Scene images with change listings »

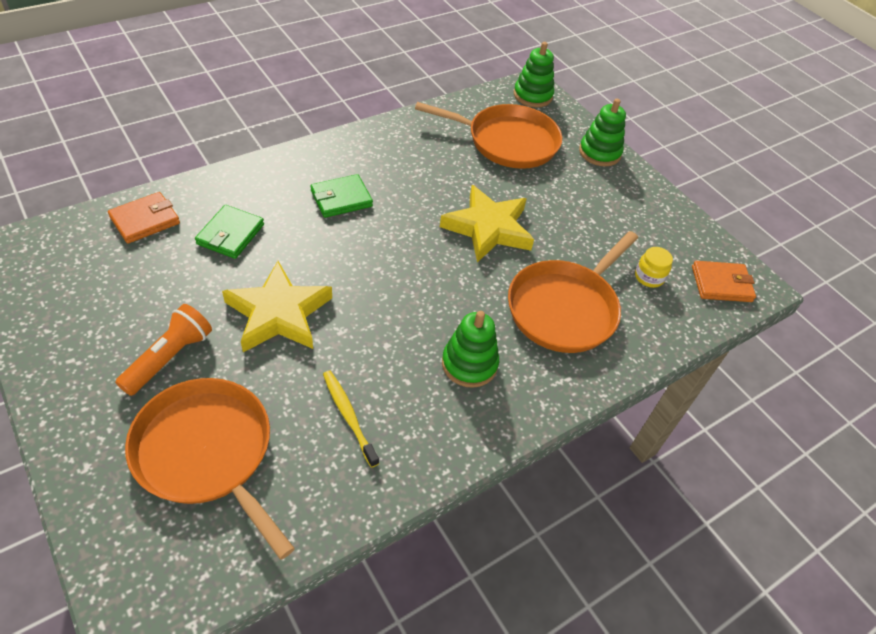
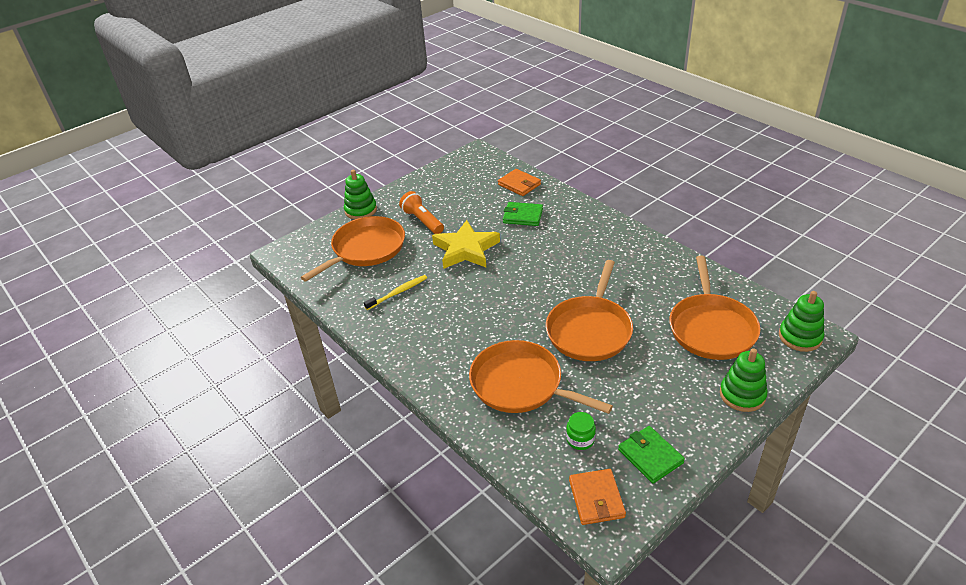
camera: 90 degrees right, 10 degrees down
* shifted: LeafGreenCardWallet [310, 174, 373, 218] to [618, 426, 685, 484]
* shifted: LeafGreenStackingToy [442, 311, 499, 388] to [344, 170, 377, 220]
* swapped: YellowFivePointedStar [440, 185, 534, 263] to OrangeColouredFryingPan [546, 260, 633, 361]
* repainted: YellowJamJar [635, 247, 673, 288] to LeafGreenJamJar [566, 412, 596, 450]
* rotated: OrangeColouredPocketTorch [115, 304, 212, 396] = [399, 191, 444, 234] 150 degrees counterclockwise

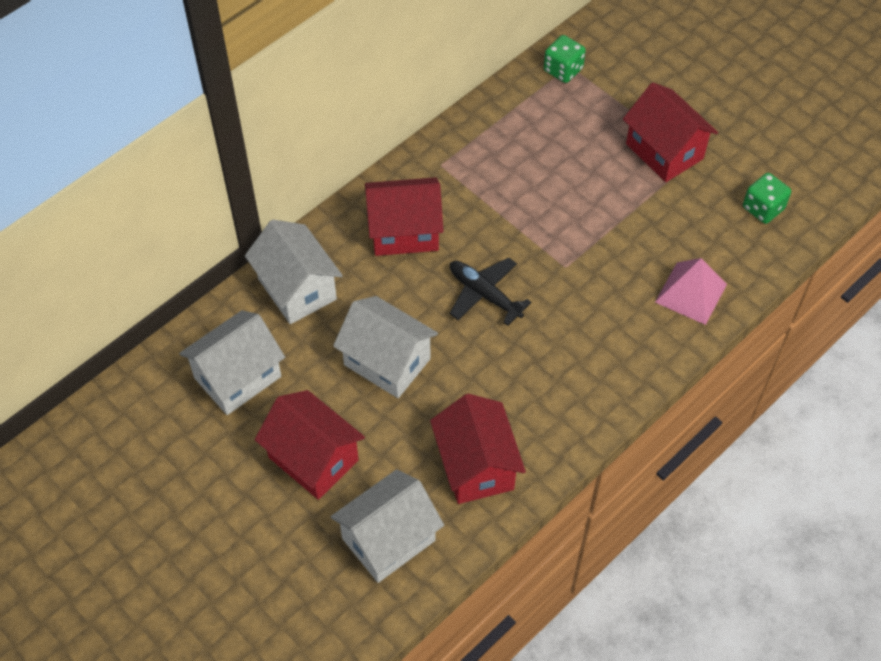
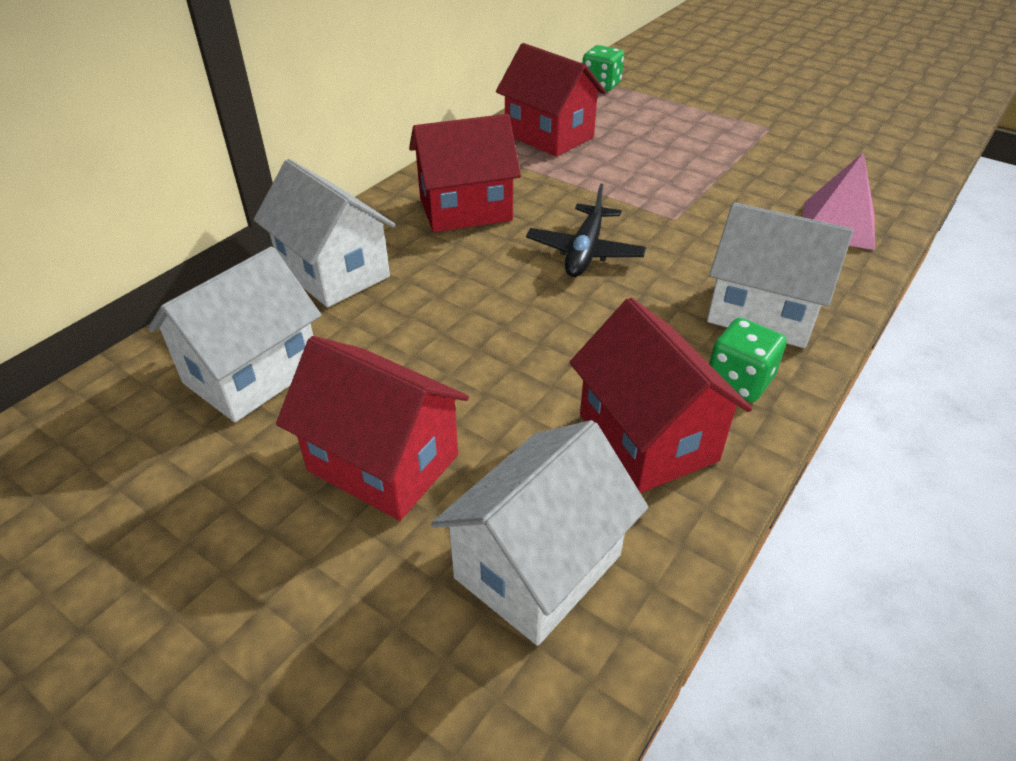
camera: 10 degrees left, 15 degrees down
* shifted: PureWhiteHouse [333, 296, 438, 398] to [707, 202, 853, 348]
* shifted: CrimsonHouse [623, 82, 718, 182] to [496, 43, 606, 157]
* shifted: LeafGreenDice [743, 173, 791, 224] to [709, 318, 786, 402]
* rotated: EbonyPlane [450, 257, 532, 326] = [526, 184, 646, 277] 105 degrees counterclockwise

What you have to do »
Transcribe every record above in full. Pictures stay out of the copy.

Response »
camera: 90 degrees right, 10 degrees down
* shifted: LeafGreenCardWallet [310, 174, 373, 218] to [618, 426, 685, 484]
* shifted: LeafGreenStackingToy [442, 311, 499, 388] to [344, 170, 377, 220]
* swapped: YellowFivePointedStar [440, 185, 534, 263] to OrangeColouredFryingPan [546, 260, 633, 361]
* repainted: YellowJamJar [635, 247, 673, 288] to LeafGreenJamJar [566, 412, 596, 450]
* rotated: OrangeColouredPocketTorch [115, 304, 212, 396] = [399, 191, 444, 234] 150 degrees counterclockwise

camera: 10 degrees left, 15 degrees down
* shifted: PureWhiteHouse [333, 296, 438, 398] to [707, 202, 853, 348]
* shifted: CrimsonHouse [623, 82, 718, 182] to [496, 43, 606, 157]
* shifted: LeafGreenDice [743, 173, 791, 224] to [709, 318, 786, 402]
* rotated: EbonyPlane [450, 257, 532, 326] = [526, 184, 646, 277] 105 degrees counterclockwise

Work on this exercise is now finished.